Dataset content:
........

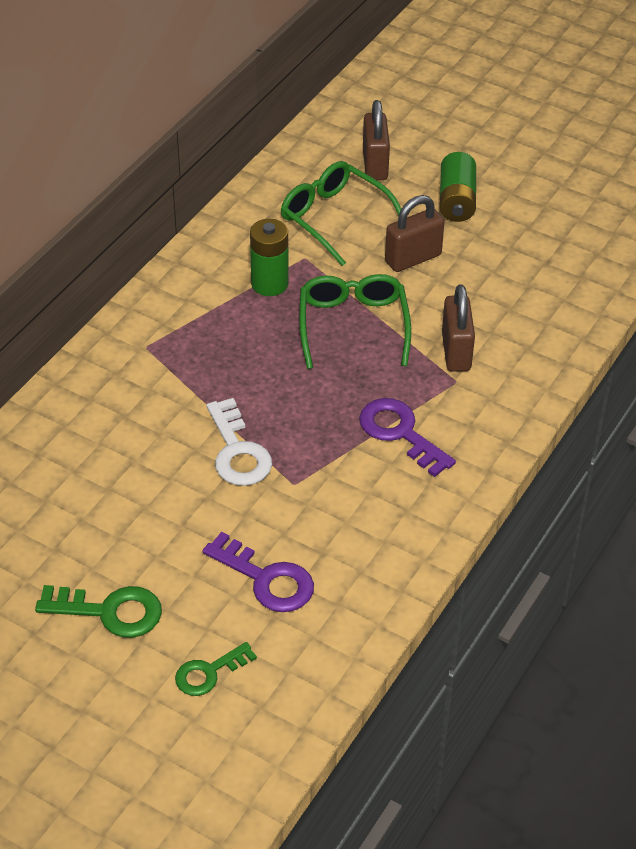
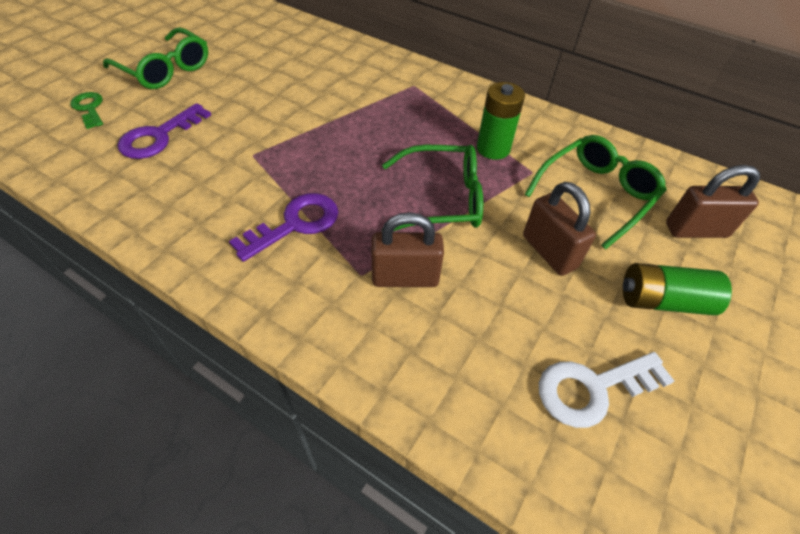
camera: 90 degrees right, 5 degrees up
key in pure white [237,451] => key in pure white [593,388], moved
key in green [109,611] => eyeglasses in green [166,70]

........

About this task:
In the printed copy, the material above must appear unchanged and without its pictures.

Answer for this exercise:
camera: 90 degrees right, 5 degrees up
key in pure white [237,451] => key in pure white [593,388], moved
key in green [109,611] => eyeglasses in green [166,70]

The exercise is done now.